Dataset items:
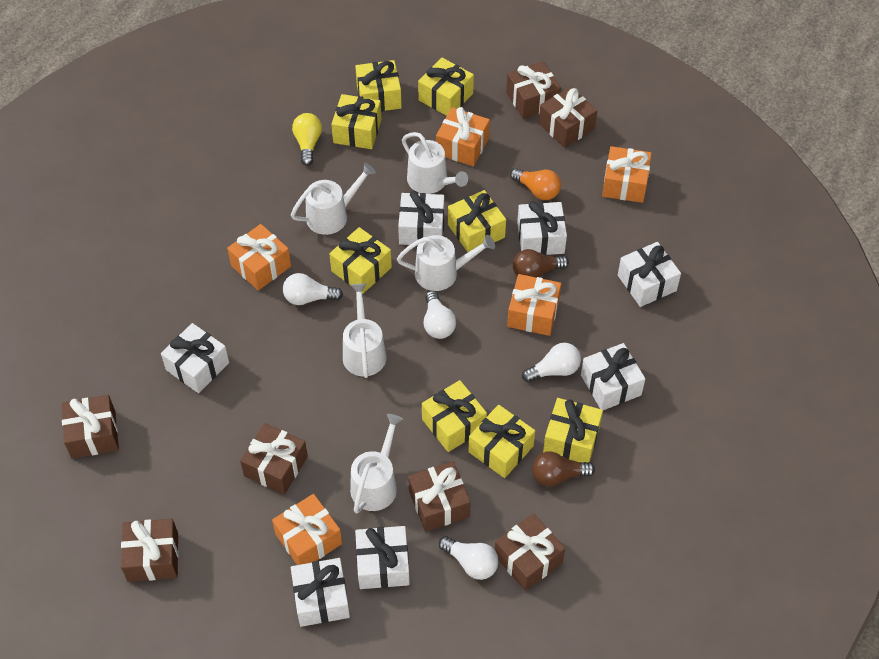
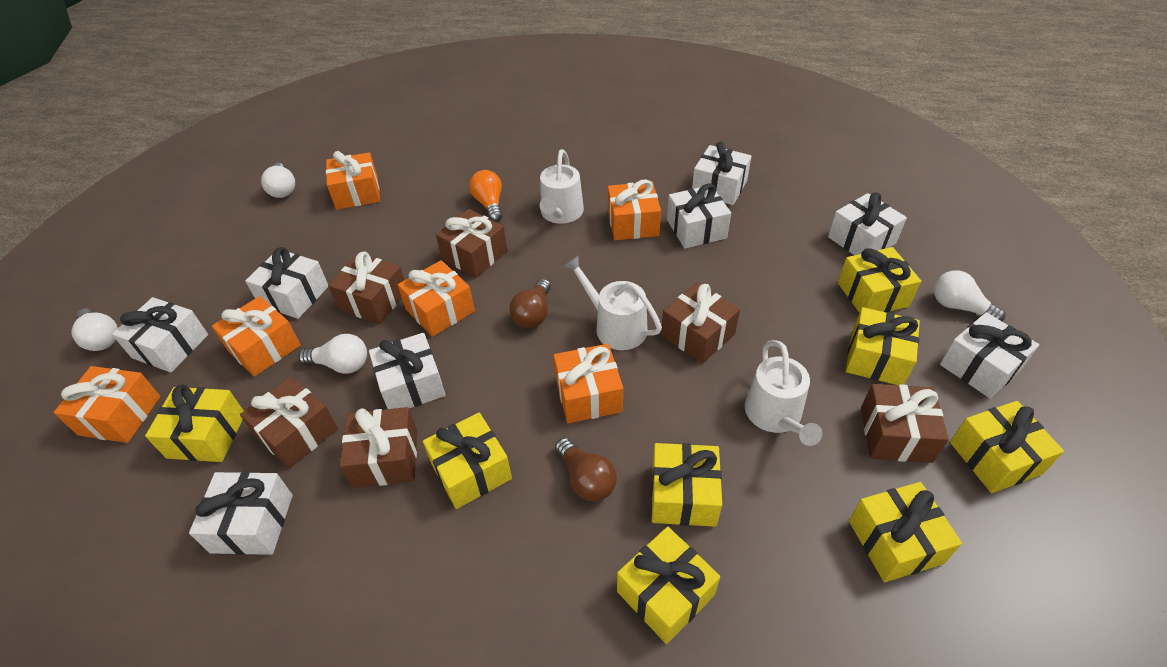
brown gift: 7 -> 6
orange gift: 5 -> 6
white gift: 7 -> 8
white watering can: 5 -> 3
yellow light bulb: 1 -> 0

> ACTION ITEM: With the line containing "orange gift: 5 -> 6" as the first and the final line of the records as the last, copy that span exactly and nothing more.

> ANSWER TO THIS TASK:
orange gift: 5 -> 6
white gift: 7 -> 8
white watering can: 5 -> 3
yellow light bulb: 1 -> 0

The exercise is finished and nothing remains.